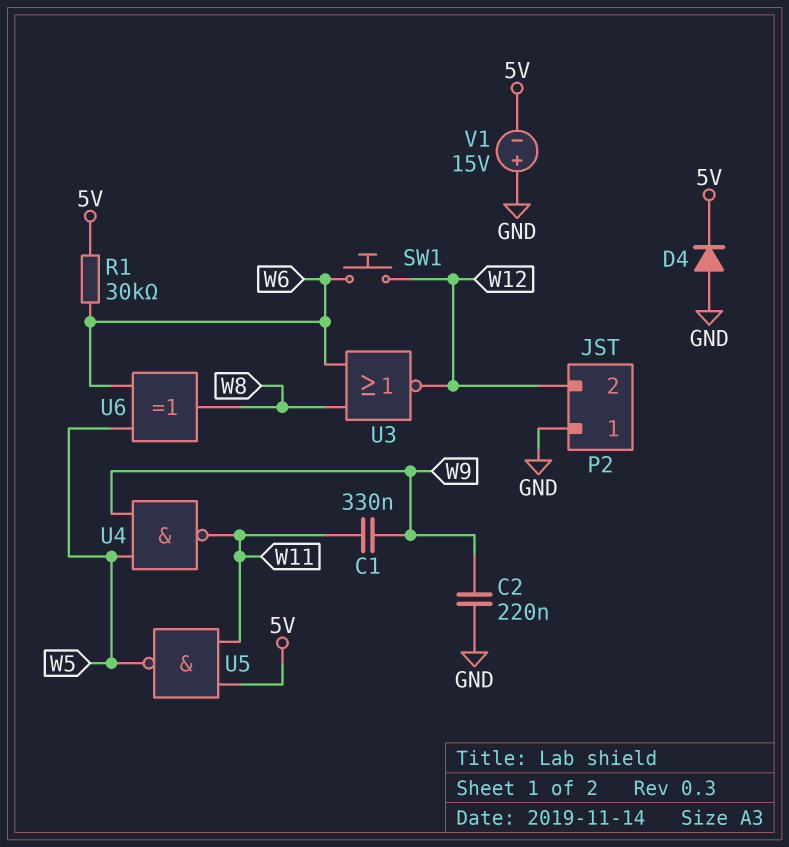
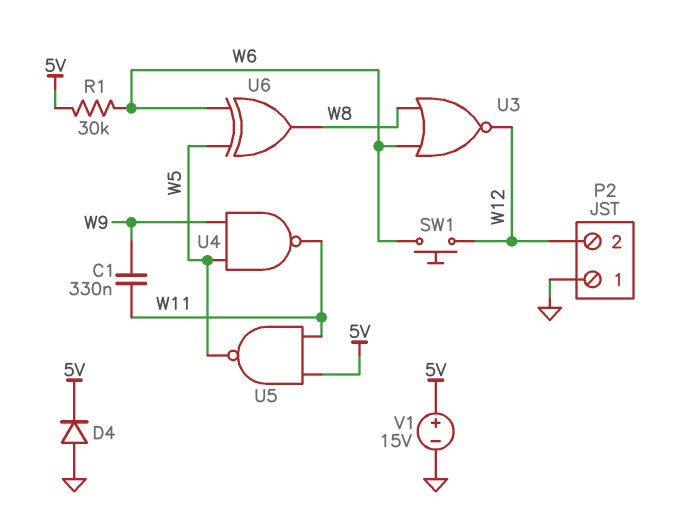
C2: 220nF (GND, W9) -> none
V1: 15V (plus GND, minus 5V) -> 15V (plus 5V, minus GND)

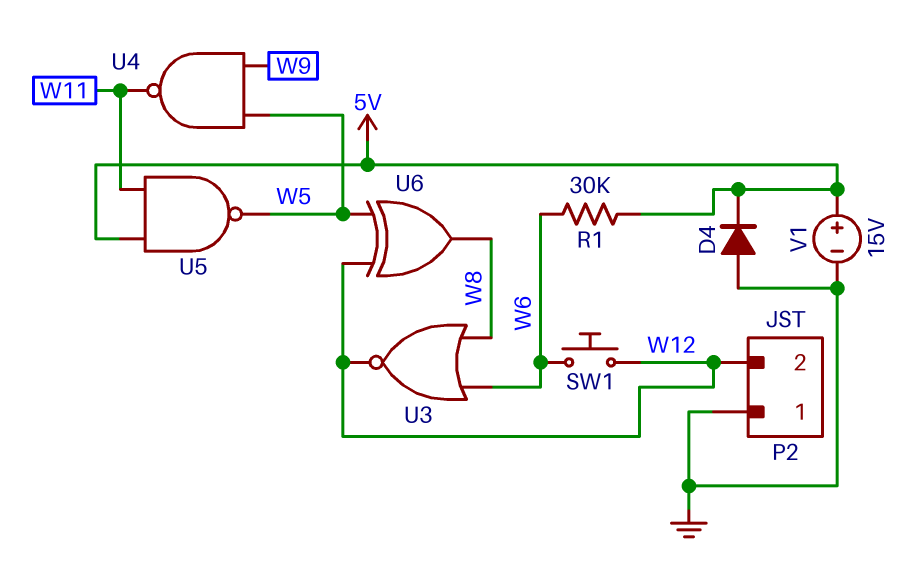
C1: 330nF (W9, W11) -> none
U6: XOR (in W5, in W6, out W8) -> XOR (in W5, in W12, out W8)

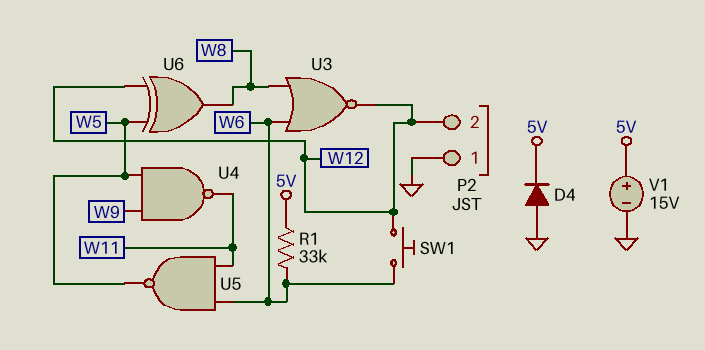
R1: 30k (5V, W6) -> 33k (5V, W6)
U5: NAND (in 5V, in W11, out W5) -> NAND (in W6, in W11, out W5)

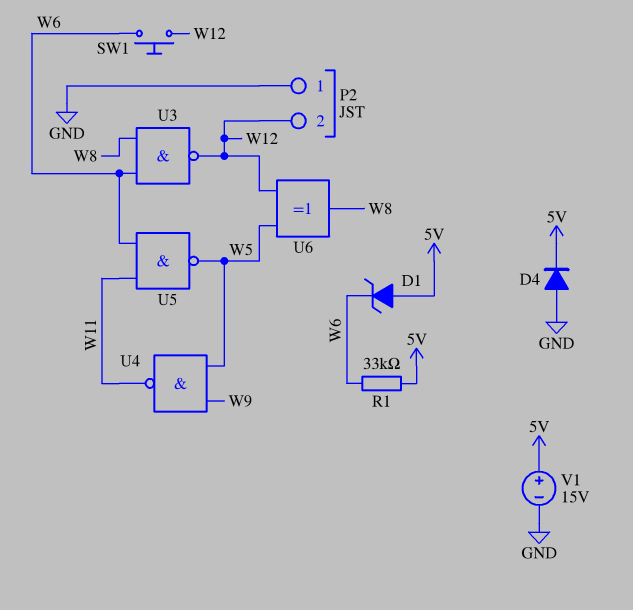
D1: none -> zener (A 5V, K W6)
U3: NOR (in W6, in W8, out W12) -> NAND (in W6, in W8, out W12)

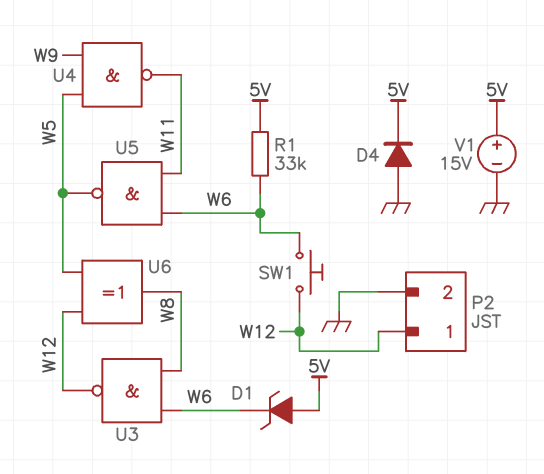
P2 pin 1: GND -> W12
P2 pin 2: W12 -> GND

WHAT IS BEING ASKED: Some lines in the material contain "NAND". Show all of them.

COMPLETED TASK:
U5: NAND (in 5V, in W11, out W5) -> NAND (in W6, in W11, out W5)
U3: NOR (in W6, in W8, out W12) -> NAND (in W6, in W8, out W12)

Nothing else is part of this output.